Data section:
--- START ---

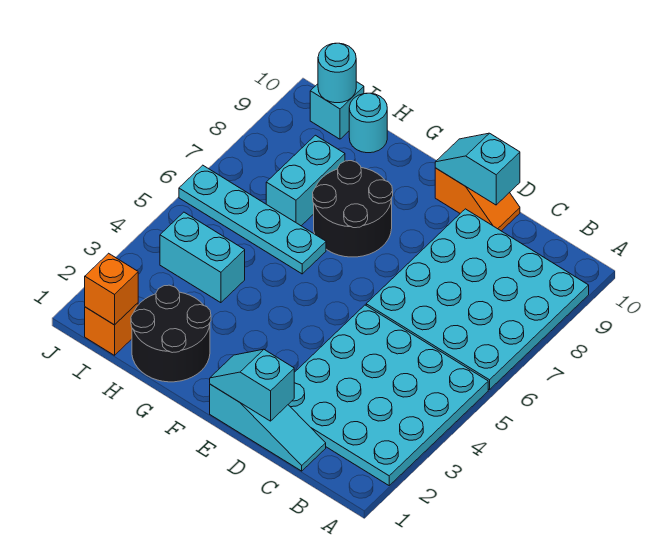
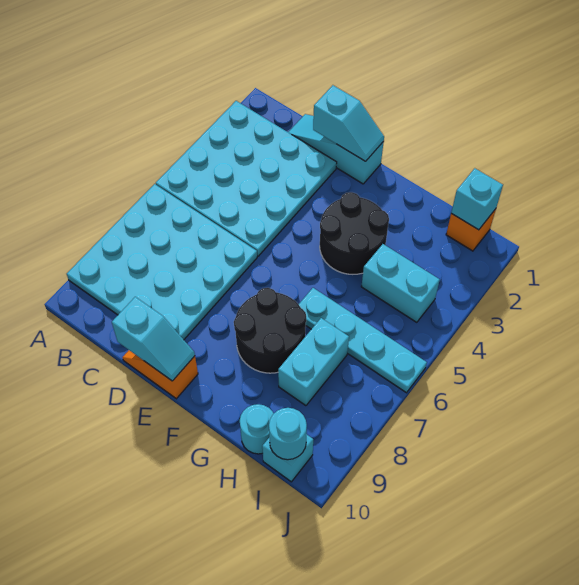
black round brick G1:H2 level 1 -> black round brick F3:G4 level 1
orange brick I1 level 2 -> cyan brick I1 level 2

--- END ---
--- START ---

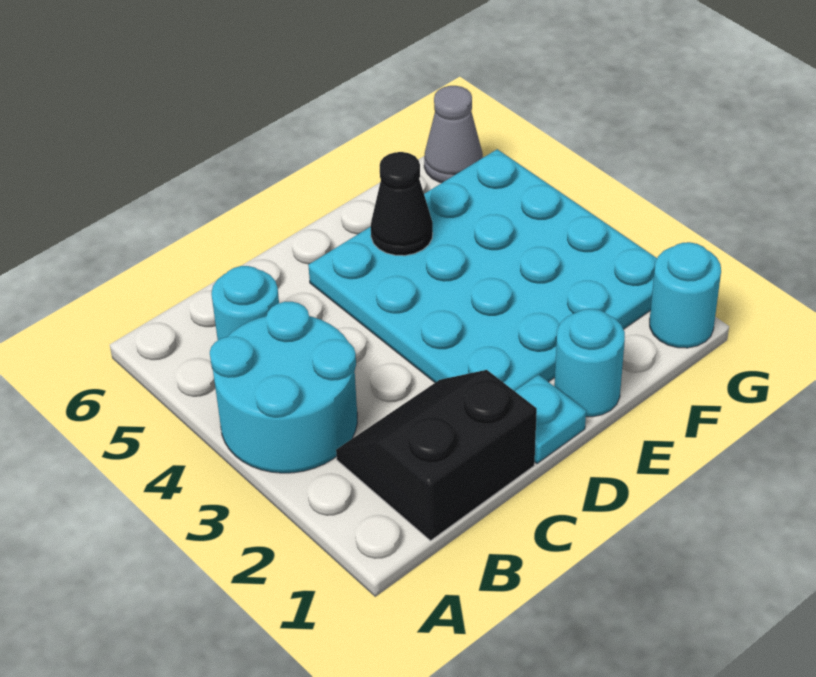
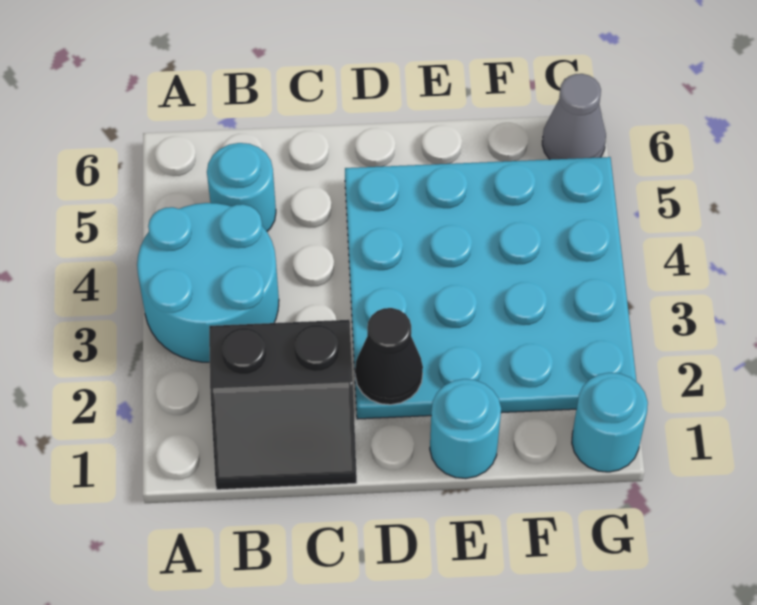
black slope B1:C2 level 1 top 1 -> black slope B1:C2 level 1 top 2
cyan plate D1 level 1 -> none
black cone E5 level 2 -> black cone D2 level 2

--- END ---

Description of the task:
Exactly one number is the answer: how many lines in the data include the word "black".

Reply to the task:
3